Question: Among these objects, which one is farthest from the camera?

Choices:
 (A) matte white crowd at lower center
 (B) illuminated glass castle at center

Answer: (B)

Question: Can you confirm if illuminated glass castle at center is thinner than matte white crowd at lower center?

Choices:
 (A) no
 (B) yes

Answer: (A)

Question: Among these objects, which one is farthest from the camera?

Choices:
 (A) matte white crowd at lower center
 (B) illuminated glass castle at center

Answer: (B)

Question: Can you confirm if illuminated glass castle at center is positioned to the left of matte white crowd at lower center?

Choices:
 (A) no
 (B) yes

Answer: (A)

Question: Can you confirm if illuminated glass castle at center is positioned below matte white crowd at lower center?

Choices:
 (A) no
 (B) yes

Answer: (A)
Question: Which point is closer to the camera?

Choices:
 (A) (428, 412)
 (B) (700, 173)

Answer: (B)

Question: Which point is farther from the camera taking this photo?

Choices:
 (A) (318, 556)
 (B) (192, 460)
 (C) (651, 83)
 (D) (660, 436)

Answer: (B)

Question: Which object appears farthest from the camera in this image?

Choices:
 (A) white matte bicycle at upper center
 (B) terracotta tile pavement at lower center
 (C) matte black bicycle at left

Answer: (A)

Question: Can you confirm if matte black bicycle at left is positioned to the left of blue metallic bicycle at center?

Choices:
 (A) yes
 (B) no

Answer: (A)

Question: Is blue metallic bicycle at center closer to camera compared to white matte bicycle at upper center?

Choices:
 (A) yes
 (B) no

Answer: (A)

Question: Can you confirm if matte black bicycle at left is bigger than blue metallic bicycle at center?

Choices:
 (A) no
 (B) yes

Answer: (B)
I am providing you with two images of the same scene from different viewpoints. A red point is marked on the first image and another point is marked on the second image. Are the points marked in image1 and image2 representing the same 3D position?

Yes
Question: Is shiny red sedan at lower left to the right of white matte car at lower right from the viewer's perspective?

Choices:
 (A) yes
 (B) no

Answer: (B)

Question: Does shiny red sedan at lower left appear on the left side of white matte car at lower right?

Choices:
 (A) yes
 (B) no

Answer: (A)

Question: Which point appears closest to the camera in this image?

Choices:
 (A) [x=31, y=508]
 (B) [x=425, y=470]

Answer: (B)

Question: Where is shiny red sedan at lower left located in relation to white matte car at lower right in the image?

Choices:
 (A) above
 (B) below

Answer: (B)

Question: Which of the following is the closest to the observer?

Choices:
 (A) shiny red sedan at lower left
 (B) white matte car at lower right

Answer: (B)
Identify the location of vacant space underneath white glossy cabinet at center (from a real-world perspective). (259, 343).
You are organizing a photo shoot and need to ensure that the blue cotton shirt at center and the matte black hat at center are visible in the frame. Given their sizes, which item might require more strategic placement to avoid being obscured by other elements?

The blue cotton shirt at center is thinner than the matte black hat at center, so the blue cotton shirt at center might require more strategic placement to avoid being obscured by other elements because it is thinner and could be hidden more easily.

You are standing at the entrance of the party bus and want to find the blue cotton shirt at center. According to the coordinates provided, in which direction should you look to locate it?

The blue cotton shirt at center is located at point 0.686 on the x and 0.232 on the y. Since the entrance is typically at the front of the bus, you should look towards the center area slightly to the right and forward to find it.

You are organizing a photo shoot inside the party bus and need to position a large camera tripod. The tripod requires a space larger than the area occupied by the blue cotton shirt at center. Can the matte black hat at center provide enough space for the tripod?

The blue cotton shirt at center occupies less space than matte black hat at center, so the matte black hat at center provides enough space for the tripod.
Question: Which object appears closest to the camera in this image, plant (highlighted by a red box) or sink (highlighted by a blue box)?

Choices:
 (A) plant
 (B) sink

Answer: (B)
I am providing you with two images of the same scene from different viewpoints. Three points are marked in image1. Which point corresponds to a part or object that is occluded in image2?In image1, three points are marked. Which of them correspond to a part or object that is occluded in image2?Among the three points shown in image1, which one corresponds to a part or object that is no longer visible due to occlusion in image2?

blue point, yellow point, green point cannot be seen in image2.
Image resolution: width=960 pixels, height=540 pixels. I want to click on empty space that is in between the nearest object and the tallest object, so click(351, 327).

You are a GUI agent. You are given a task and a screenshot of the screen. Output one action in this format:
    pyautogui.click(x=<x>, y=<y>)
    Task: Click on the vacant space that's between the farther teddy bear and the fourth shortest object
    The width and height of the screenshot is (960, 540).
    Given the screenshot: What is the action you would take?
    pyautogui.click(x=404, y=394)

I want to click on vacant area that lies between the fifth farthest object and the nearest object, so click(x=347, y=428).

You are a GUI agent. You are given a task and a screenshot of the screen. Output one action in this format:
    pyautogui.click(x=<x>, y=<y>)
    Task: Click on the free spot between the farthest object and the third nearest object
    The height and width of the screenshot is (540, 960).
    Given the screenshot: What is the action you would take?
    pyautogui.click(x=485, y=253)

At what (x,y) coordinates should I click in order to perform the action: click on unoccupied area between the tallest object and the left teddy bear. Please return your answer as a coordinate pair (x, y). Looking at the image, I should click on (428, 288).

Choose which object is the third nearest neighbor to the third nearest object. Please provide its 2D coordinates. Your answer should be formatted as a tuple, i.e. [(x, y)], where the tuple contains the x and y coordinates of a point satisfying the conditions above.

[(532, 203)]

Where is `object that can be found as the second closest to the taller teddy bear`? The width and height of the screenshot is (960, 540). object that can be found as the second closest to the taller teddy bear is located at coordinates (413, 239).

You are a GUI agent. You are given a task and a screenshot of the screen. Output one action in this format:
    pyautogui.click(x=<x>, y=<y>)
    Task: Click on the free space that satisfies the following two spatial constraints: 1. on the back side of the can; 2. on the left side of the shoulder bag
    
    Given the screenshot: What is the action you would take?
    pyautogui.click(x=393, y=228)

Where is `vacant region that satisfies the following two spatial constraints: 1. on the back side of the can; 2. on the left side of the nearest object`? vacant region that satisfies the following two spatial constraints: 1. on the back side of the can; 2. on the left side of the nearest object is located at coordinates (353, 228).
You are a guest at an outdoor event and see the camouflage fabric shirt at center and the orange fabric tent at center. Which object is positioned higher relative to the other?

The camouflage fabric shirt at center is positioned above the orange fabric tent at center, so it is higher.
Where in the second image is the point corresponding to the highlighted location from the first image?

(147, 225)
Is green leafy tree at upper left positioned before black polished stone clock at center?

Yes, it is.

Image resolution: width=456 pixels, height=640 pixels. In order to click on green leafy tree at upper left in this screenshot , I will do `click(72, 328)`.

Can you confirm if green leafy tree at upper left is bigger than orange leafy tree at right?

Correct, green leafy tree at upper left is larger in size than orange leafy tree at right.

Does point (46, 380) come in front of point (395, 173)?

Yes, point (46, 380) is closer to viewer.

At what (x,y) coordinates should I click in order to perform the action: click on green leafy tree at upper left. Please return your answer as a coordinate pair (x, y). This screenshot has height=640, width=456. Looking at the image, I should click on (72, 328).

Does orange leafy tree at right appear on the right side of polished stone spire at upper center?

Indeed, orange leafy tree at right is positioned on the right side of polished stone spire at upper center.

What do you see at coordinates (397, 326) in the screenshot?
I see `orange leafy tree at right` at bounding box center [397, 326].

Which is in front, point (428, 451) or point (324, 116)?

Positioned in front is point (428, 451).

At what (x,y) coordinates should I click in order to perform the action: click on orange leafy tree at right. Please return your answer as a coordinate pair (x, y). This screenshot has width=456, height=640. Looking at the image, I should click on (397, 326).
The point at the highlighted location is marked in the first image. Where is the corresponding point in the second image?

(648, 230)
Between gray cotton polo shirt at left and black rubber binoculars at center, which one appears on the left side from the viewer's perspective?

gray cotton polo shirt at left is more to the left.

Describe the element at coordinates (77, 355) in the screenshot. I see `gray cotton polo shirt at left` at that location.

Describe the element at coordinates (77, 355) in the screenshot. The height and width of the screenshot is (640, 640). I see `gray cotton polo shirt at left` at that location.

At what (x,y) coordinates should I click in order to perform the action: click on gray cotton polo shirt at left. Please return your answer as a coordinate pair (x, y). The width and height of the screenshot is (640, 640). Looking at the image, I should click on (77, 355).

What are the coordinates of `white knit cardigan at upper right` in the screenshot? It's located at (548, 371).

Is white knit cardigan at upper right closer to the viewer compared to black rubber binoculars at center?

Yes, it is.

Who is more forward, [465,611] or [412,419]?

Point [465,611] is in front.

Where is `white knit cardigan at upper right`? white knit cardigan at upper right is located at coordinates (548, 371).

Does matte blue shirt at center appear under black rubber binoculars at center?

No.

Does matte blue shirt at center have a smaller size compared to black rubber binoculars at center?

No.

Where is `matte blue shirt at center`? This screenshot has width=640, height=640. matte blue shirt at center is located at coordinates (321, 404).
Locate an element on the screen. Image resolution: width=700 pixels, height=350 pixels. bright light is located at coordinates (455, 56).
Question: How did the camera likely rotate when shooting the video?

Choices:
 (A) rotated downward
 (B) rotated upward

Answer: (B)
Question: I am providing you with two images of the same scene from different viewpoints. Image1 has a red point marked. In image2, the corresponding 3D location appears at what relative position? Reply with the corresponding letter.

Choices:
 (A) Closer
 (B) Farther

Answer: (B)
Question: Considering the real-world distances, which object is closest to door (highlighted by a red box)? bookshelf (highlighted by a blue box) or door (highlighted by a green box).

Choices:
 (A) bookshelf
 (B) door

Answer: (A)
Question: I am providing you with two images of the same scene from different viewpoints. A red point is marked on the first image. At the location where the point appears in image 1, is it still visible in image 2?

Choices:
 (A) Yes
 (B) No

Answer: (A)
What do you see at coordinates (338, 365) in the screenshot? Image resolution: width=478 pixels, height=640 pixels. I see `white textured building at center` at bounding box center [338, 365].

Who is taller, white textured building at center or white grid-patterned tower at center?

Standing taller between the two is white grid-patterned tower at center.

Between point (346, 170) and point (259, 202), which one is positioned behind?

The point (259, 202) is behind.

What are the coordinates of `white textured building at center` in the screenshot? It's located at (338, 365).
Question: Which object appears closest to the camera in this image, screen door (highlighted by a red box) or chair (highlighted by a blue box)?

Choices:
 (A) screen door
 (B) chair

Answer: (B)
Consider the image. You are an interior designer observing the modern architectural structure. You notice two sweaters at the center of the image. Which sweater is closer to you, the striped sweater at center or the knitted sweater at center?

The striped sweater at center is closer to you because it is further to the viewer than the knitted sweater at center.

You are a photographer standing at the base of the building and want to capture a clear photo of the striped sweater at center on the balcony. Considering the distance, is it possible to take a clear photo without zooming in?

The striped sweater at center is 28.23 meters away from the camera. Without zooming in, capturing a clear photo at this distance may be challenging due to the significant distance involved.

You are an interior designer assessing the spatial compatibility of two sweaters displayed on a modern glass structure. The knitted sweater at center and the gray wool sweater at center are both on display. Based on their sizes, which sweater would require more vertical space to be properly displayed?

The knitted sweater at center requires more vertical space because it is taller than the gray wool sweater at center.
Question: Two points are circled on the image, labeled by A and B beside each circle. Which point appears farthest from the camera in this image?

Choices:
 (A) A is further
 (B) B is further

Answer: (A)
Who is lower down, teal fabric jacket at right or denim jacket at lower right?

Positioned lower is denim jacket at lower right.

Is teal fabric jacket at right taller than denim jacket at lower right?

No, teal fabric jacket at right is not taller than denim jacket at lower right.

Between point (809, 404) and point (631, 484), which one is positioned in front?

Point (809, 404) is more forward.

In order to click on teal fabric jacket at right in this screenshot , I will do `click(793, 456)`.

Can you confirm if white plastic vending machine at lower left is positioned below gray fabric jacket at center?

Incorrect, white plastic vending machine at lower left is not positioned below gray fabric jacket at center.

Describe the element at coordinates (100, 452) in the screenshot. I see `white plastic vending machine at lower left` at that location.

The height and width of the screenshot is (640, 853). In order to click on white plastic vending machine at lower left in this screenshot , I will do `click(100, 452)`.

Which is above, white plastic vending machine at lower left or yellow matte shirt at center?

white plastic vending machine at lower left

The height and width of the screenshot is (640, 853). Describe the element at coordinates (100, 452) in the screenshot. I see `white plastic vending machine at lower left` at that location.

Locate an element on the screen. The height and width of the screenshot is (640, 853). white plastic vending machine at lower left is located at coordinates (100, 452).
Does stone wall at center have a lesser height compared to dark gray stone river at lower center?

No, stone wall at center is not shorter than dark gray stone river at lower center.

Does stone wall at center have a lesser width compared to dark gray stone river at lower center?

| The task |
Please rewrite the data starting at the line containing "You are standing" and ending at the line containing "You are organizing a photo shoot inside", swapping "party bus" for "tour bus" and leaving everything else unchanged.

| Reply to the task |
You are standing at the entrance of the tour bus and want to find the blue cotton shirt at center. According to the coordinates provided, in which direction should you look to locate it?

The blue cotton shirt at center is located at point 0.686 on the x and 0.232 on the y. Since the entrance is typically at the front of the bus, you should look towards the center area slightly to the right and forward to find it.

You are organizing a photo shoot inside the tour bus and need to position a large camera tripod. The tripod requires a space larger than the area occupied by the blue cotton shirt at center. Can the matte black hat at center provide enough space for the tripod?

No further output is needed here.